■ Task directions: Could you output, word for word, only the lines from the line with "white bowling pin: 3 -> 2" to the end of the entries, including both ends? Omit the pictures.
┄┄┄┄┄┄
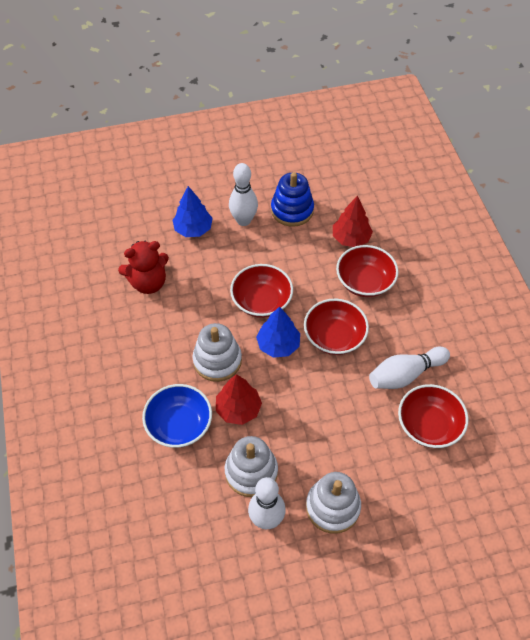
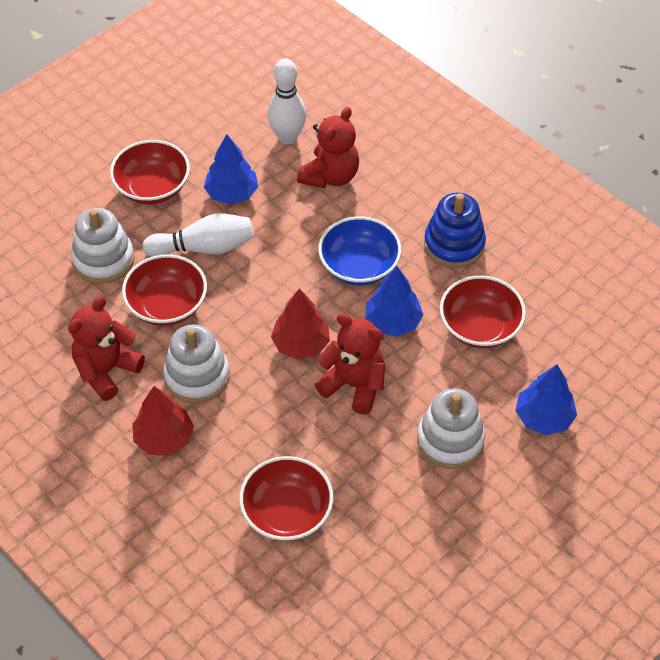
blue tree: 2 -> 3
red teddy bear: 1 -> 3
white bowling pin: 3 -> 2

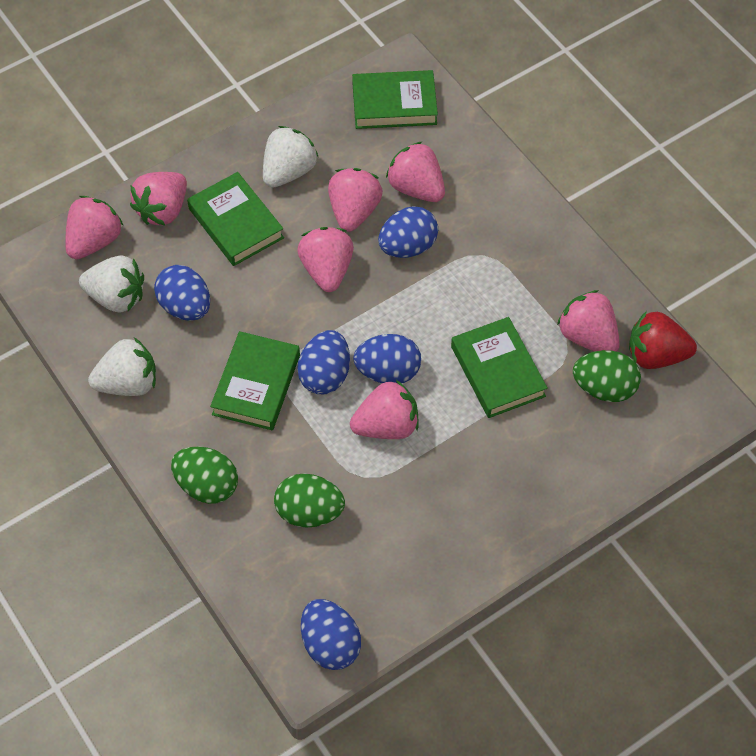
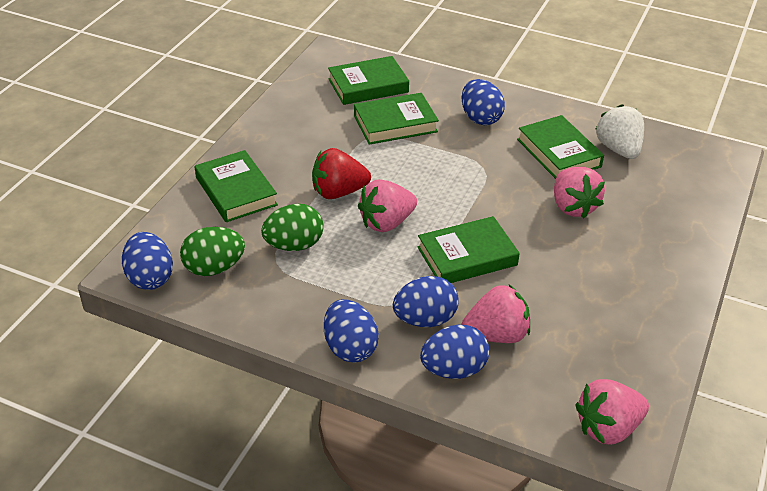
green book: 4 -> 5
green egg: 3 -> 2
pink strawberry: 7 -> 4
white strawberry: 3 -> 1

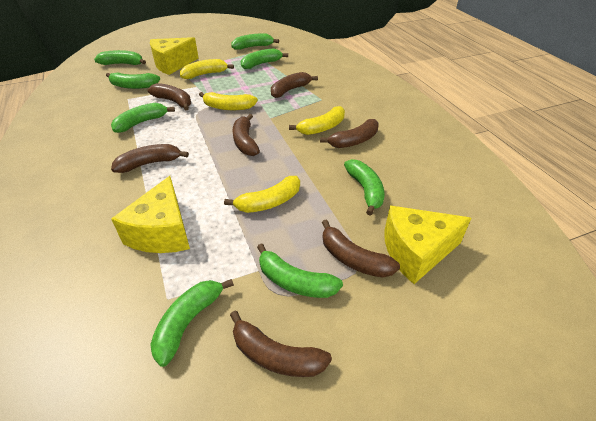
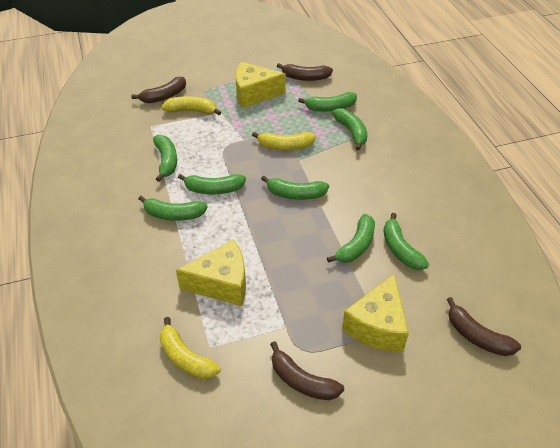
brown banana: 7 -> 4
yellow banana: 4 -> 3

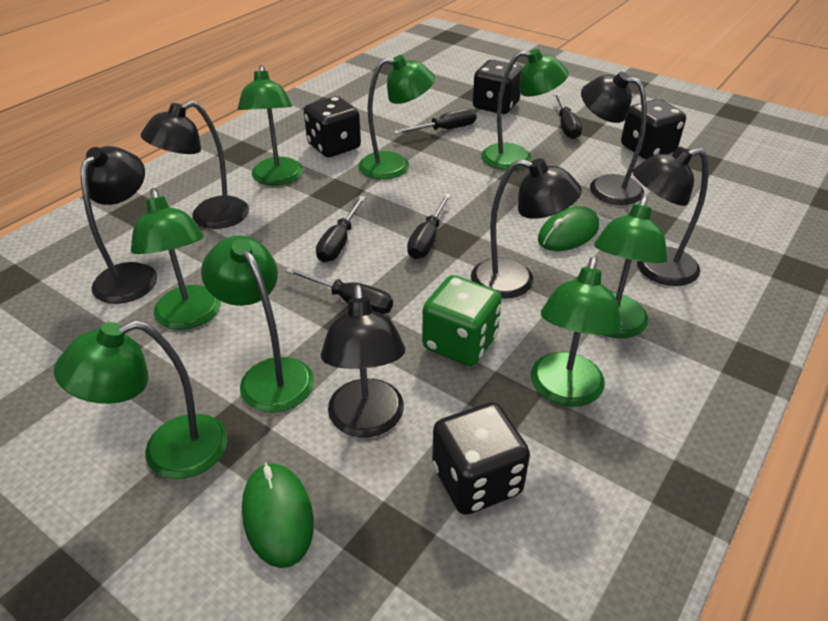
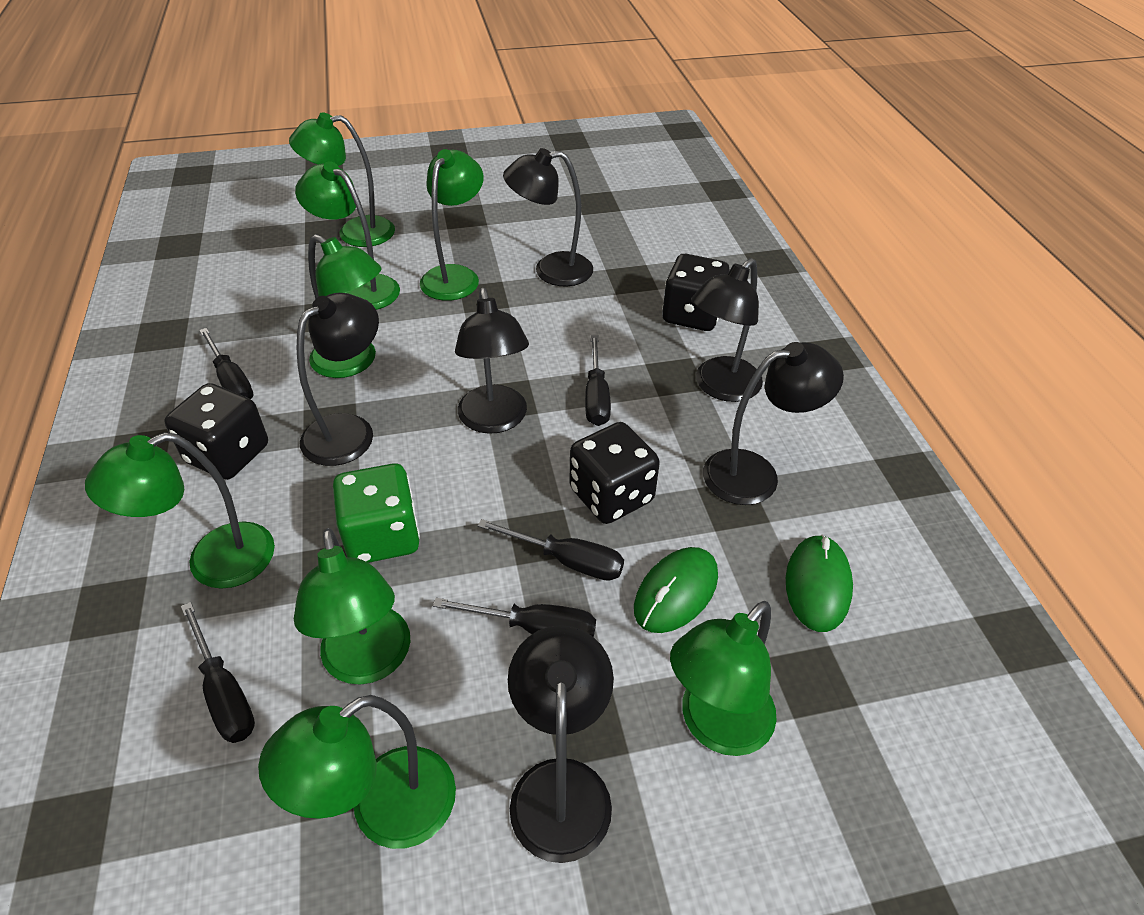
black dice: 4 -> 3

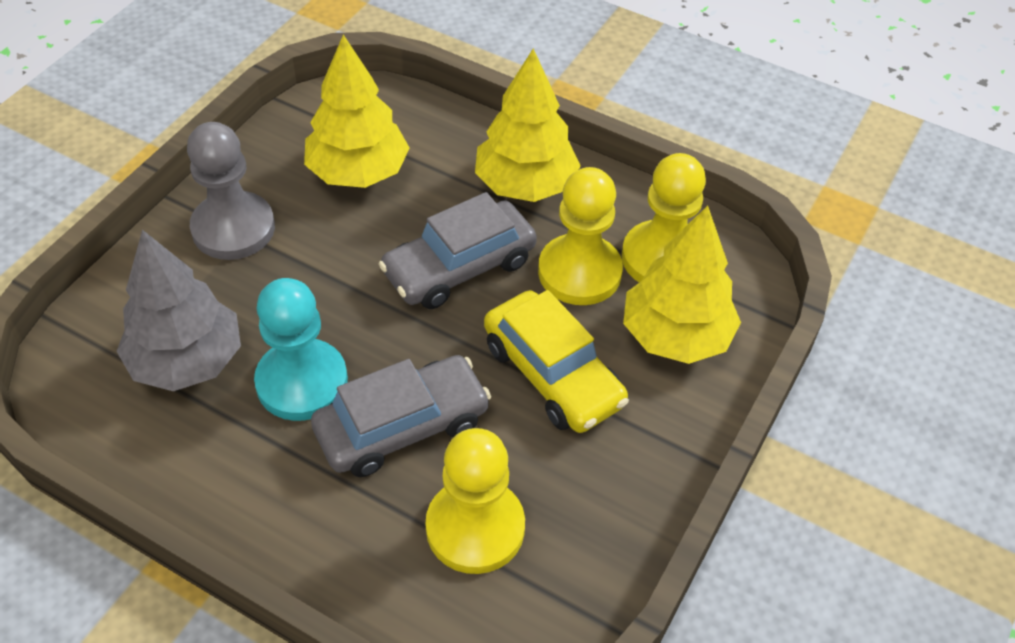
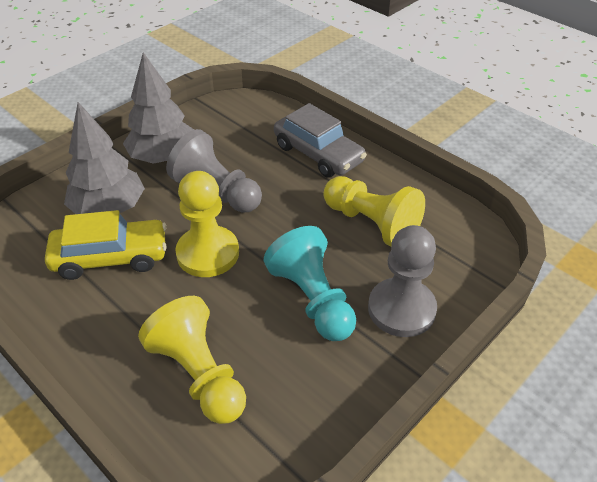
grey car: 2 -> 1
grey pawn: 1 -> 2
grey tree: 1 -> 2
yellow tree: 3 -> 0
┄┄┄┄┄┄
■ Task response:
white bowling pin: 3 -> 2

green book: 4 -> 5
green egg: 3 -> 2
pink strawberry: 7 -> 4
white strawberry: 3 -> 1

brown banana: 7 -> 4
yellow banana: 4 -> 3

black dice: 4 -> 3

grey car: 2 -> 1
grey pawn: 1 -> 2
grey tree: 1 -> 2
yellow tree: 3 -> 0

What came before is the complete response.